[GIVEN RECORDS Boundary: Start]
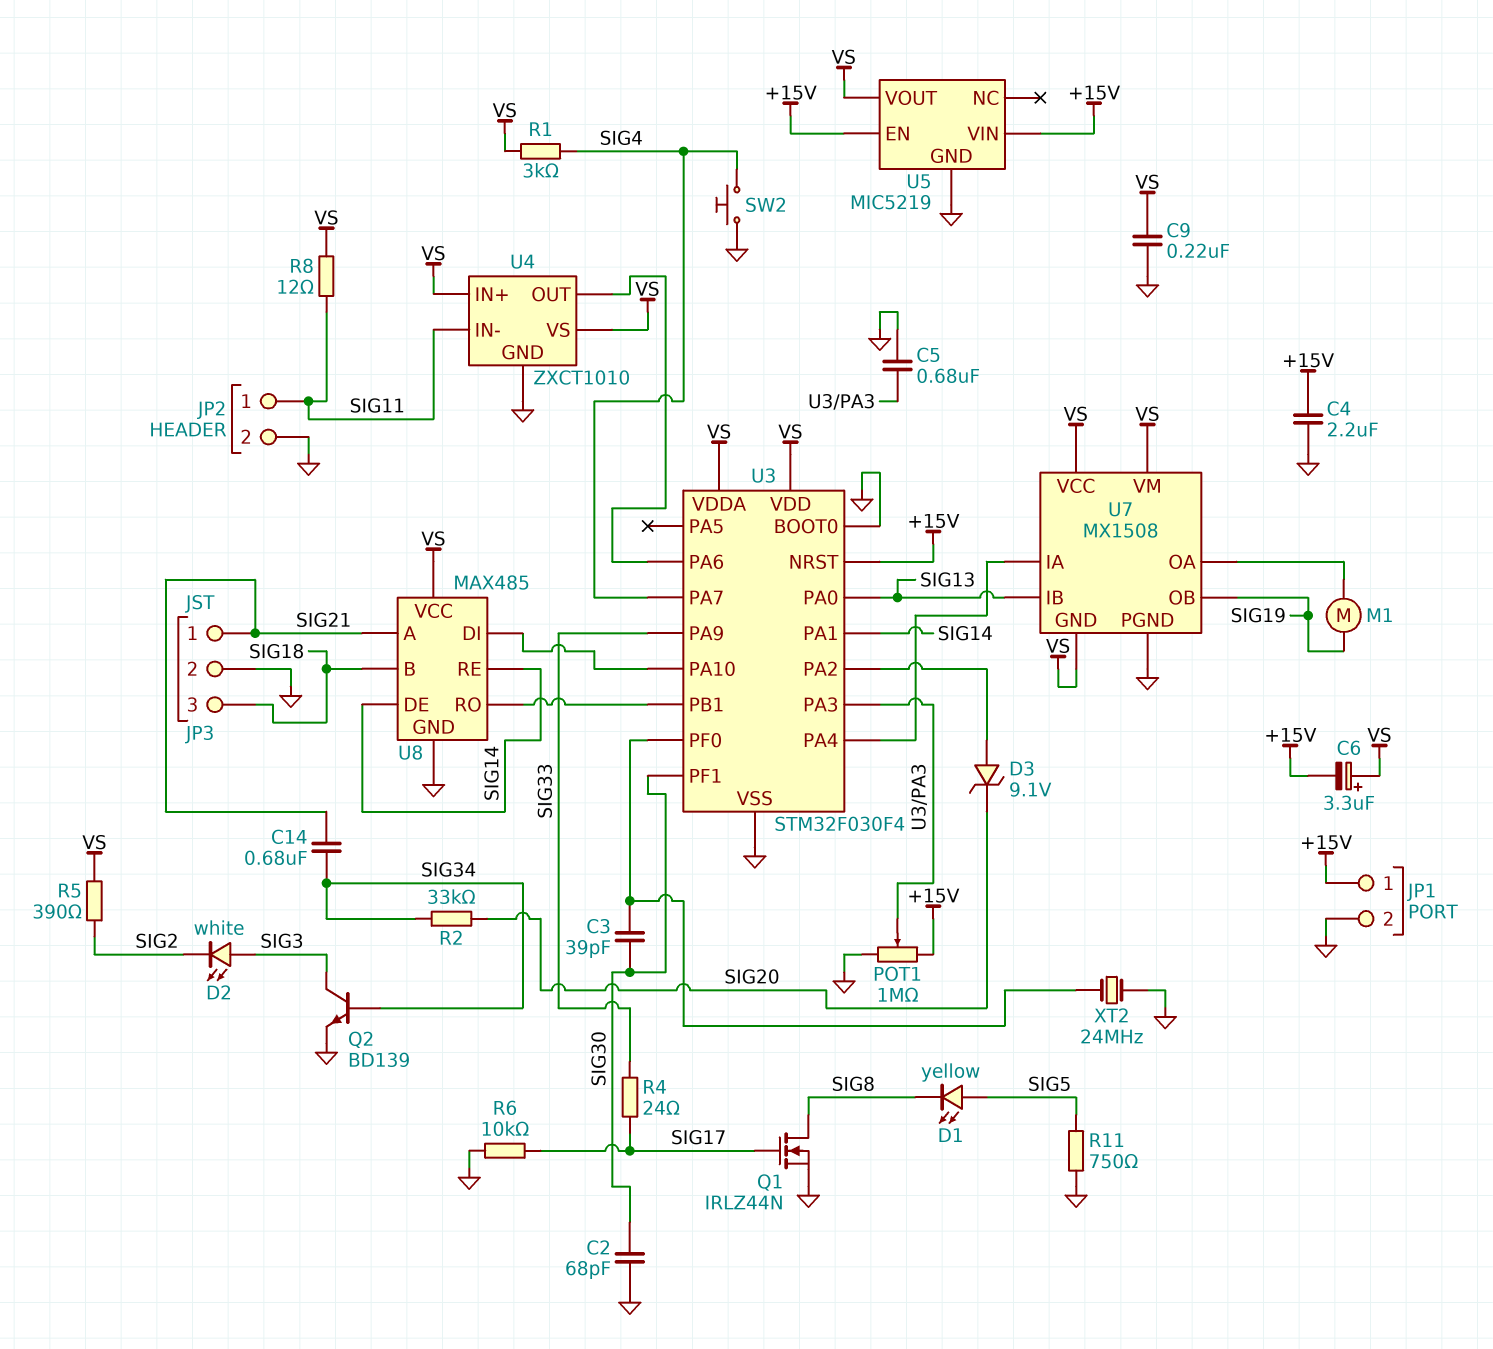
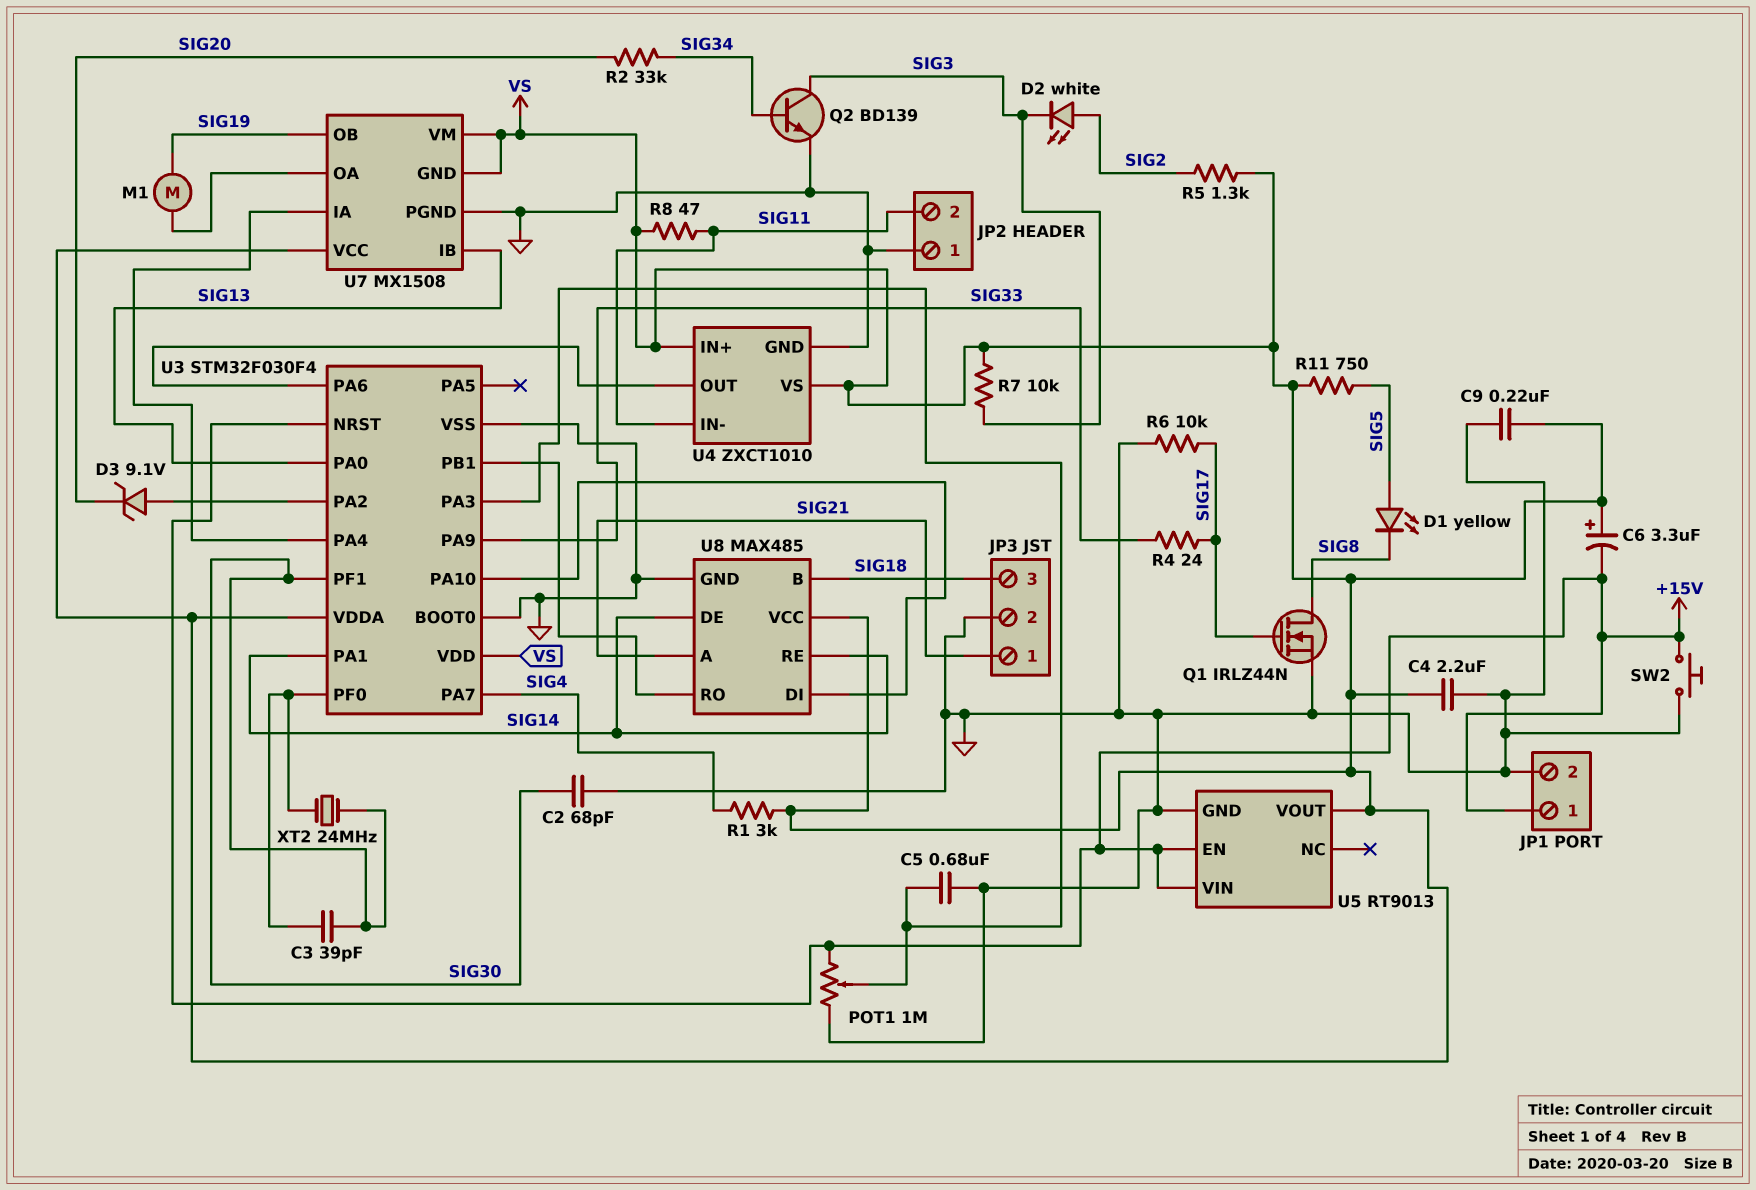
C4: 2.2uF (+15V, GND) -> 2.2uF (GND, VS)
C14: 680nF (SIG21, SIG34) -> none
D2: LED white (A SIG3, K SIG2) -> LED white (A SIG2, K SIG3)
JP2 pin 1: SIG11 -> GND
JP2 pin 2: GND -> SIG11
R5: 390 (SIG2, VS) -> 1.3k (SIG2, VS)
R7: none -> 10k (SIG3, VS)
R8: 12 (SIG11, VS) -> 47 (SIG11, VS)
R11: 750 (GND, SIG5) -> 750 (SIG5, VS)
SW2: button (GND, SIG4) -> button (+15V, GND)
U5: MIC5219 -> RT9013
XT2: 24MHz (GND, U3/PF0) -> 24MHz (SIG30, U3/PF0)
[GIVEN RECORDS Boundary: End]
◆ WORK ORDER ◆
Copy out every line of the entries where the string "none" shows up.

◆ RESPONSE AREA ◆
C14: 680nF (SIG21, SIG34) -> none
R7: none -> 10k (SIG3, VS)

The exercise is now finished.